Having found the line that holds "[347, 170, 390, 232] (first image)", give that line and all lines after it again, word for word, through the end of the data below.

================

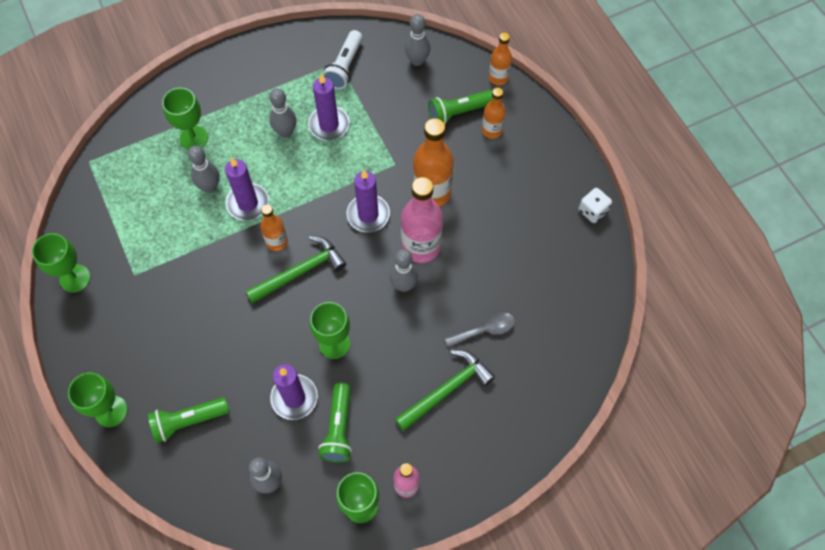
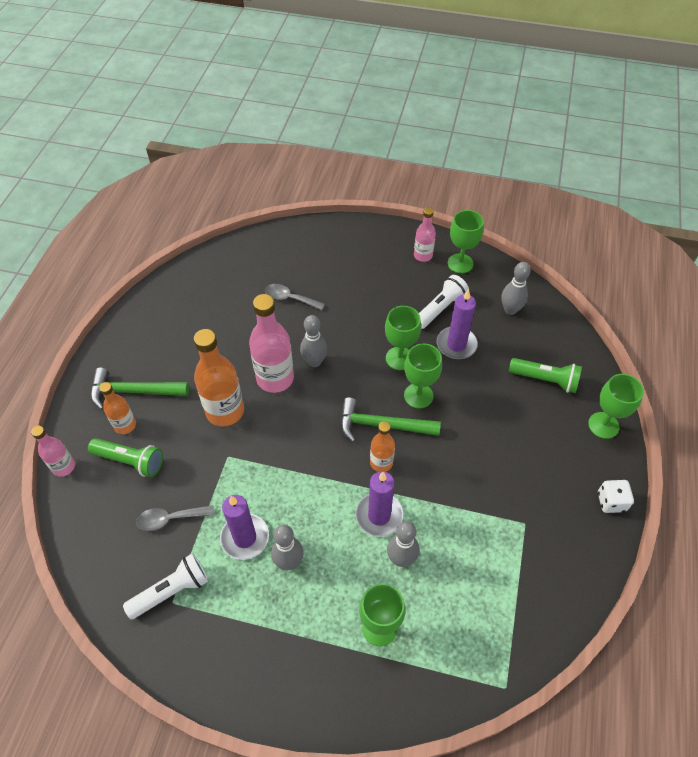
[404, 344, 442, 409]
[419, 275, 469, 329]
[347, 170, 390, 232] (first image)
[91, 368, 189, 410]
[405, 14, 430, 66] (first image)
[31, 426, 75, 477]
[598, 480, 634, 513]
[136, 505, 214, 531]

================

• **Output for this exercise**:
[347, 170, 390, 232] (first image)
[91, 368, 189, 410]
[405, 14, 430, 66] (first image)
[31, 426, 75, 477]
[598, 480, 634, 513]
[136, 505, 214, 531]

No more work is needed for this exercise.